* _TASK INSTRUCTIONS_
Everything in the listing that follows should be reproduced exactly except the pictures.

[[ INFORMATION SHOWN, beginning ]]

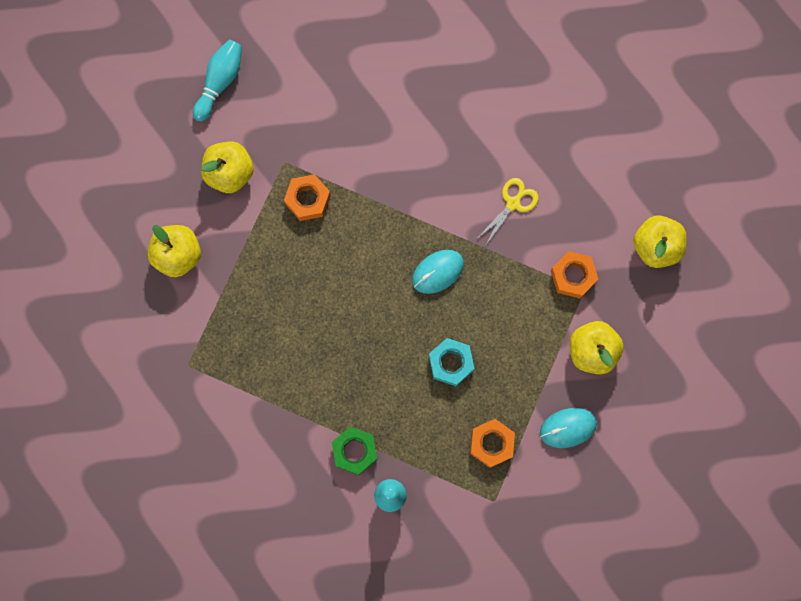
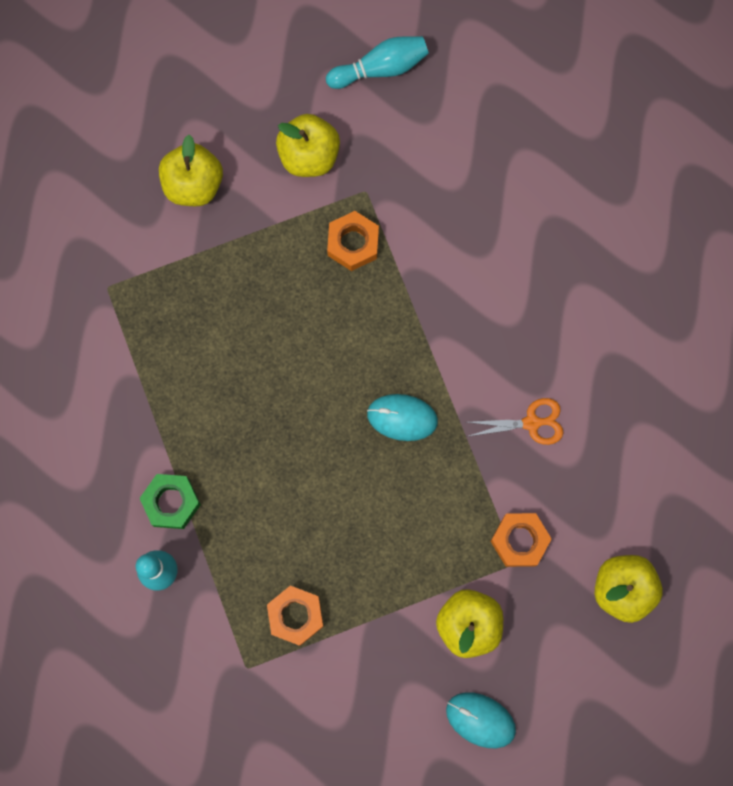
camera: 45 degrees right, 0 degrees up
(451, 363) = (332, 509): turquoise nut -> none
(513, 203) = (531, 423): yellow scissors -> orange scissors
(568, 428) = (377, 670): turquoise mouse -> turquoise mouse (480, 720)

[[ INFORMATION SHOWN, end ]]

* _EXERCISE SOLUTION_
camera: 45 degrees right, 0 degrees up
(451, 363) = (332, 509): turquoise nut -> none
(513, 203) = (531, 423): yellow scissors -> orange scissors
(568, 428) = (377, 670): turquoise mouse -> turquoise mouse (480, 720)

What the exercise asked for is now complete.